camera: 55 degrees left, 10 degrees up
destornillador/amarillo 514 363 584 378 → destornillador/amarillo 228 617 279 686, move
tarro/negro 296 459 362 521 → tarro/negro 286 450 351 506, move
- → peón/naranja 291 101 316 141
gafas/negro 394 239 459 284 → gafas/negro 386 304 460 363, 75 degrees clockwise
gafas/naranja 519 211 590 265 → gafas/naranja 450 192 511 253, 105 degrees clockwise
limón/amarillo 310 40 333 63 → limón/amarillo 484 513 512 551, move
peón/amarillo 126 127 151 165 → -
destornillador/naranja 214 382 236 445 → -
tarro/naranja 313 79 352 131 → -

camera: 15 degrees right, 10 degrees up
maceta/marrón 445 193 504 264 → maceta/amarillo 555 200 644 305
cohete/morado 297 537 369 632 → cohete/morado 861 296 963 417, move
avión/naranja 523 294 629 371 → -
______
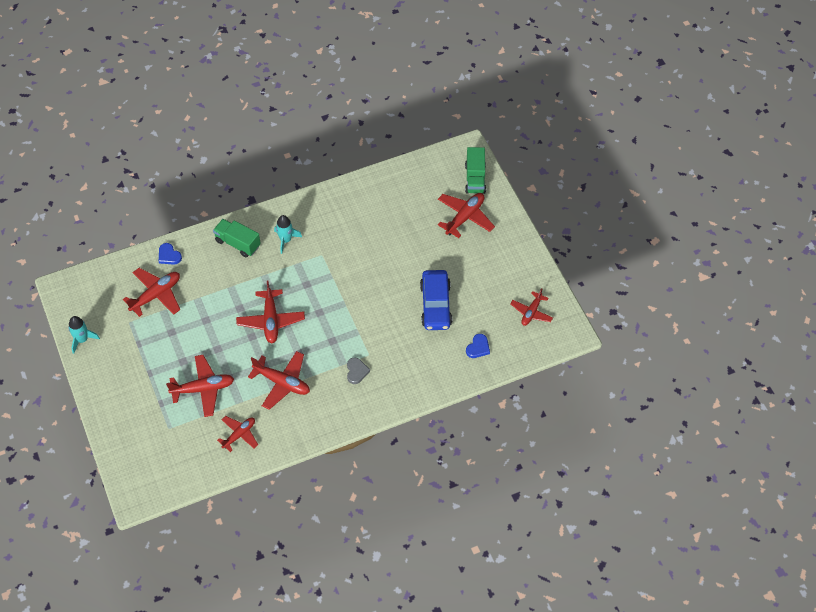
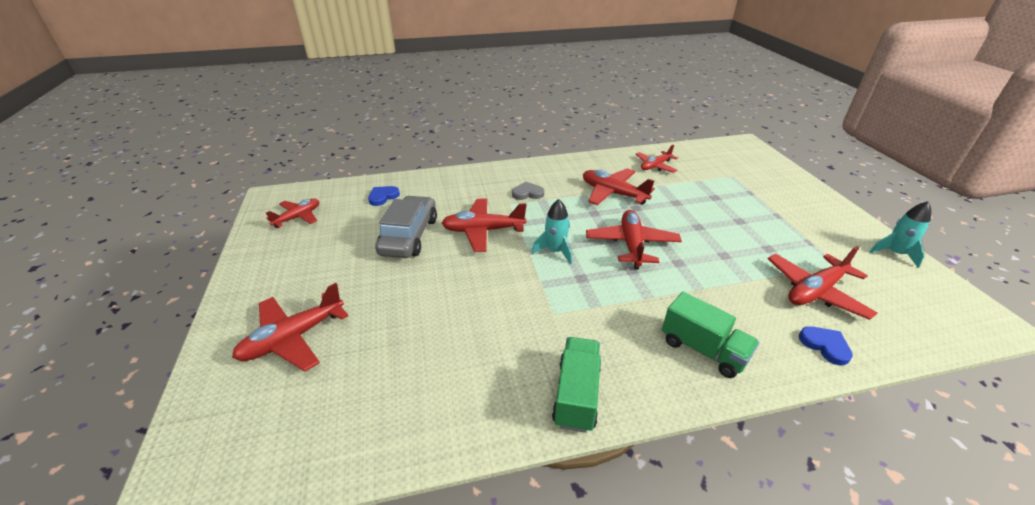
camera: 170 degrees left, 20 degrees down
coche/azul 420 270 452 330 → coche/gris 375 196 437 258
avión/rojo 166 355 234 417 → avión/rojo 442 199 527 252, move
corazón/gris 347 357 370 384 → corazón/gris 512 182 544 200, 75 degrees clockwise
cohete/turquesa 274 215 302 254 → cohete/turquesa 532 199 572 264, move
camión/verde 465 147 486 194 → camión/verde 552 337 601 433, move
______
Exercise goal
When a line of the records holds the word "negro", copy that line.

Result of the task
tarro/negro 296 459 362 521 → tarro/negro 286 450 351 506, move
gafas/negro 394 239 459 284 → gafas/negro 386 304 460 363, 75 degrees clockwise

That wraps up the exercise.